Difference listings:
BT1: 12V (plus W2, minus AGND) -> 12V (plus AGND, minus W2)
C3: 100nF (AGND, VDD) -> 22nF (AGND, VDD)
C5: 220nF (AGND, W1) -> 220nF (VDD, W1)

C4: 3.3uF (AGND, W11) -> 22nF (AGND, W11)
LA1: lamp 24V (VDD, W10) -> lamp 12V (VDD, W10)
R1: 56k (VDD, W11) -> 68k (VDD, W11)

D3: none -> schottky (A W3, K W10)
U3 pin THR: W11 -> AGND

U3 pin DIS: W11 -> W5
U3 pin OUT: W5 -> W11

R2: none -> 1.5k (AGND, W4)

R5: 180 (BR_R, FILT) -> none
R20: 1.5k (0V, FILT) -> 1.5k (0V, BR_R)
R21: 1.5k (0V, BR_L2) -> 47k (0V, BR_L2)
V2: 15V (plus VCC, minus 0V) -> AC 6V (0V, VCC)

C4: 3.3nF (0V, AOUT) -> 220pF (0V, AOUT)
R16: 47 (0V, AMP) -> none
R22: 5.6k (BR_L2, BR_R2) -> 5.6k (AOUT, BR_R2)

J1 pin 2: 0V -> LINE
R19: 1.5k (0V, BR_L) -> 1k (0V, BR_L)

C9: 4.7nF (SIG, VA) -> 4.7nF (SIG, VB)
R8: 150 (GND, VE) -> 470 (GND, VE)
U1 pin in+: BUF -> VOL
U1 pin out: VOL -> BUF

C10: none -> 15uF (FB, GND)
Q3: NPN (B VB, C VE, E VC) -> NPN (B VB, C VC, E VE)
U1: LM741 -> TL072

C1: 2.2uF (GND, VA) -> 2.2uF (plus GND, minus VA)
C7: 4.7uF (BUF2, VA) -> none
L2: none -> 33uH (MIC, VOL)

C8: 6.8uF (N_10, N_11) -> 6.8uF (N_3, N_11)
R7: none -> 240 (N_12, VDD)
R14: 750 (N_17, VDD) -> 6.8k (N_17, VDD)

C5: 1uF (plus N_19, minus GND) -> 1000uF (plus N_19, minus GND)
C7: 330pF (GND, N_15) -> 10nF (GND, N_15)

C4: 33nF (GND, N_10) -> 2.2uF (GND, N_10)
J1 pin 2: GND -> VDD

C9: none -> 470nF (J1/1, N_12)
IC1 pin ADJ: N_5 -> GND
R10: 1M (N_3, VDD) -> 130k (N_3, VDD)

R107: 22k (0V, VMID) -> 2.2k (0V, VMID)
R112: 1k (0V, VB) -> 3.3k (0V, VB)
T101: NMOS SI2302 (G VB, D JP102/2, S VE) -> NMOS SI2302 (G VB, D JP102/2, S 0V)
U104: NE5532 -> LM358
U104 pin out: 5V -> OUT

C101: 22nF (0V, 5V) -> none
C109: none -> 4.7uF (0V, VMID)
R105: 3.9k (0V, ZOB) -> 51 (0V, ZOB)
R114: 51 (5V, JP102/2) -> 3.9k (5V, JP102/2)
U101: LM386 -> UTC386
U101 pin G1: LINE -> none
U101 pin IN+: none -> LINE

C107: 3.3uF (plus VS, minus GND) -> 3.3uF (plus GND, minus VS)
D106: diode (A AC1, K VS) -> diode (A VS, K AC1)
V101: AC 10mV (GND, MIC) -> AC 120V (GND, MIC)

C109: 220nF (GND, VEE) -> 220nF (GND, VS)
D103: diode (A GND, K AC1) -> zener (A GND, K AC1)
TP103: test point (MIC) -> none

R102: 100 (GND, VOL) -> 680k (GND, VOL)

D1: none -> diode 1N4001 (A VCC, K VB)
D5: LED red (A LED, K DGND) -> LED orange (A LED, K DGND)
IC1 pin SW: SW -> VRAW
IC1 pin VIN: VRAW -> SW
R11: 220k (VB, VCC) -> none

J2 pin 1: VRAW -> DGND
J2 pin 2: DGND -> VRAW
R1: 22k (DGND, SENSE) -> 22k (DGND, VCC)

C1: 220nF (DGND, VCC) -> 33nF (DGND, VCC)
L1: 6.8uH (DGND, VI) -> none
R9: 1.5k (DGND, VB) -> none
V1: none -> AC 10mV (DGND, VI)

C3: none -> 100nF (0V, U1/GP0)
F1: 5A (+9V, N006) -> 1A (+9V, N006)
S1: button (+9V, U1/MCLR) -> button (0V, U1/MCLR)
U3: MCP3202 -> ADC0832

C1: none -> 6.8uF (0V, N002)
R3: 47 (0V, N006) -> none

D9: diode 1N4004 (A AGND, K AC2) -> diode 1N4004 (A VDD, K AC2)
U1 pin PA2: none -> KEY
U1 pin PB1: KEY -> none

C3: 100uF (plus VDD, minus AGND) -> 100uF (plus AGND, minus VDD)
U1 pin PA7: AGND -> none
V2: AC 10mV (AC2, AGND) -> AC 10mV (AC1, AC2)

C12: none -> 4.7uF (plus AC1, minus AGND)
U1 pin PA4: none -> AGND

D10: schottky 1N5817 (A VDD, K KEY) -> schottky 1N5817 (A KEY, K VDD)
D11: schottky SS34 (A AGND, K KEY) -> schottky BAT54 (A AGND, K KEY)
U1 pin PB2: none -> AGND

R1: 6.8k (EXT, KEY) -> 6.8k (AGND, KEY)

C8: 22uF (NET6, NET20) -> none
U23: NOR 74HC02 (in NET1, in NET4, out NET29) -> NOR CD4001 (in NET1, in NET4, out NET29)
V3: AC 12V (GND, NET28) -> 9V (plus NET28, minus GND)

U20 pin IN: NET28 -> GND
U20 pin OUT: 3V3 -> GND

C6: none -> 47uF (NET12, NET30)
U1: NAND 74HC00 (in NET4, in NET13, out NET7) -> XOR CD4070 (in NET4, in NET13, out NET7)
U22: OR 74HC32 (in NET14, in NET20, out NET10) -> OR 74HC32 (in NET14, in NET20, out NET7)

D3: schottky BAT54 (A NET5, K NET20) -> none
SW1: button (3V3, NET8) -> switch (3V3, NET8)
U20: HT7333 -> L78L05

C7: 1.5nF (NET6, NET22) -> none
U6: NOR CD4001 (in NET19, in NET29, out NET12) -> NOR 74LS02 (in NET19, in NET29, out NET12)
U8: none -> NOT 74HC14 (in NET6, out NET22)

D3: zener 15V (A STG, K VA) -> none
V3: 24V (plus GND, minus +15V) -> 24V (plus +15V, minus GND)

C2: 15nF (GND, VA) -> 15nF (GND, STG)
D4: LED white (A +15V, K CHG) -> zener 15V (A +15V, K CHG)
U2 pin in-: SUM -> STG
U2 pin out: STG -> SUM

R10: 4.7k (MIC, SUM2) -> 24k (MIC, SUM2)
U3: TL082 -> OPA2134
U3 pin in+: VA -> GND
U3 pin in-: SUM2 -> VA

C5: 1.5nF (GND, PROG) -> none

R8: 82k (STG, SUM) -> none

Problem description:
Whenever a line of the data includes the word "VMID", show that line in full.

Your solution:
R107: 22k (0V, VMID) -> 2.2k (0V, VMID)
C109: none -> 4.7uF (0V, VMID)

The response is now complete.